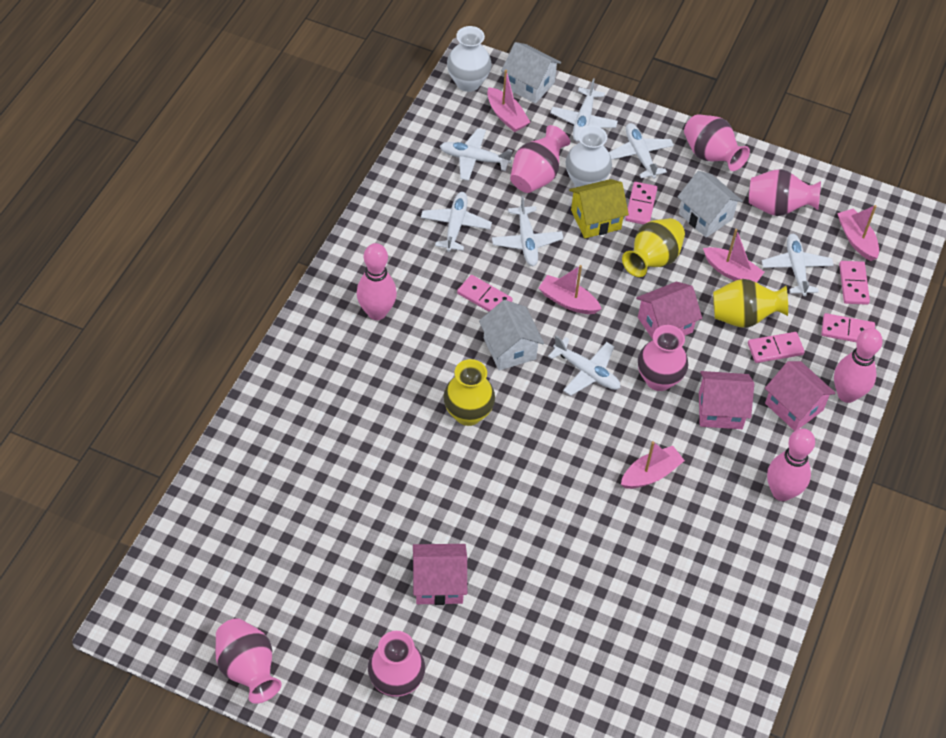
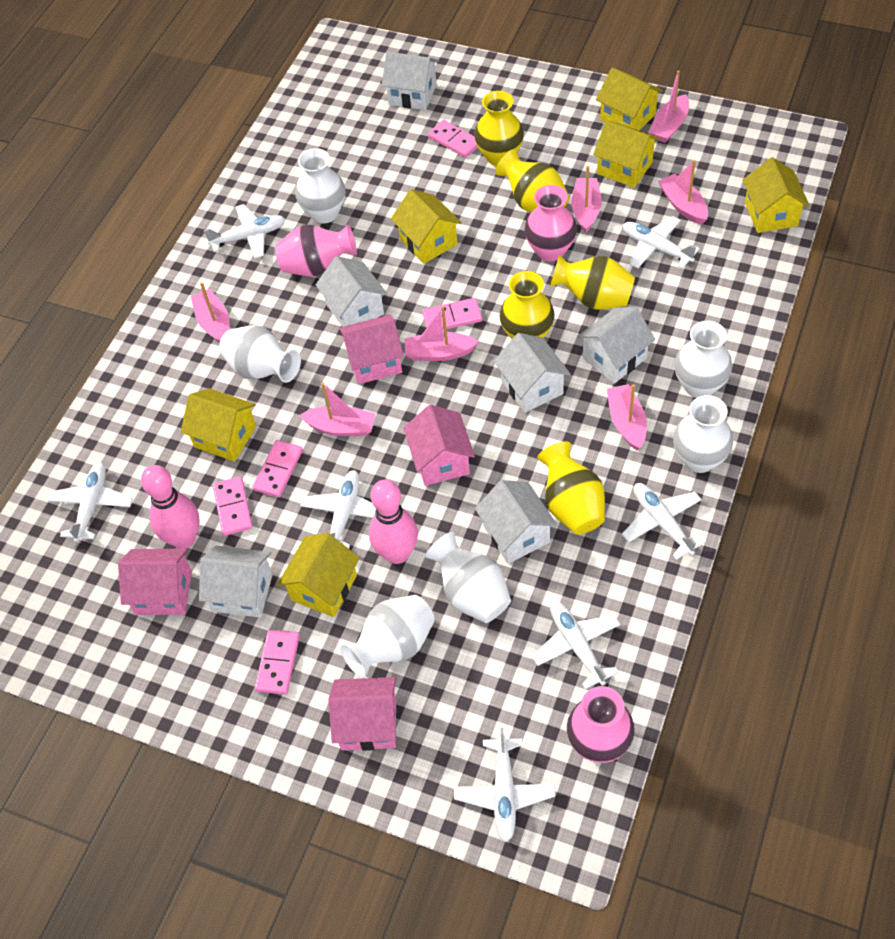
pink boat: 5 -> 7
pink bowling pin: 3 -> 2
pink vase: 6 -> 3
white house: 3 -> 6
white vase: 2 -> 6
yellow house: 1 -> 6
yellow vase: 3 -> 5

━━━━━━━━━━

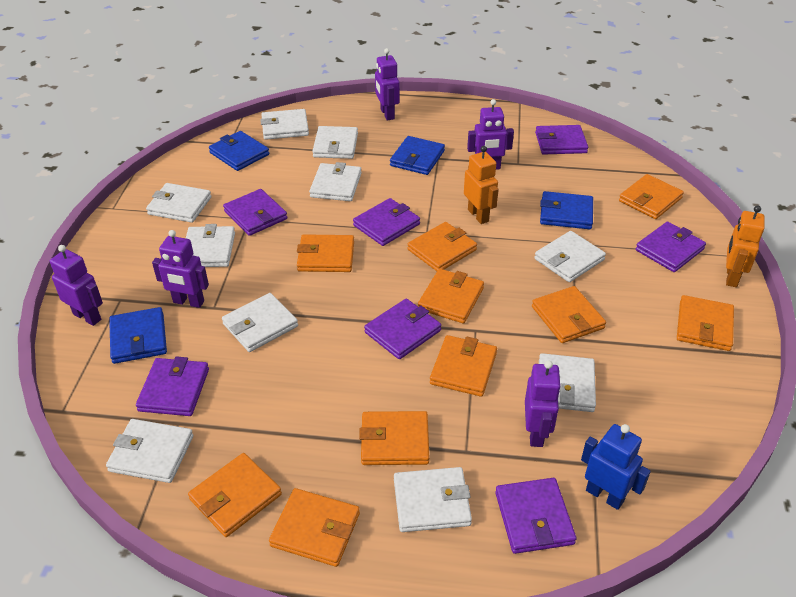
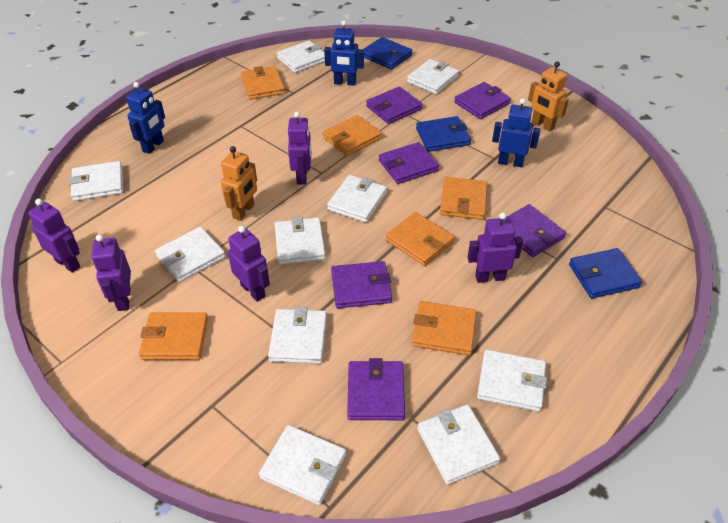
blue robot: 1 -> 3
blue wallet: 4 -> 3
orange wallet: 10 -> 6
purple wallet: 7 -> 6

━━━━━━━━━━

**How to complete this task**.
Set down, exactly as they appear above, all lines from the one that has "blue robot: 1 -> 3" down to the one that has "purple wallet: 7 -> 6", including those two and no others.

**Expected answer**.
blue robot: 1 -> 3
blue wallet: 4 -> 3
orange wallet: 10 -> 6
purple wallet: 7 -> 6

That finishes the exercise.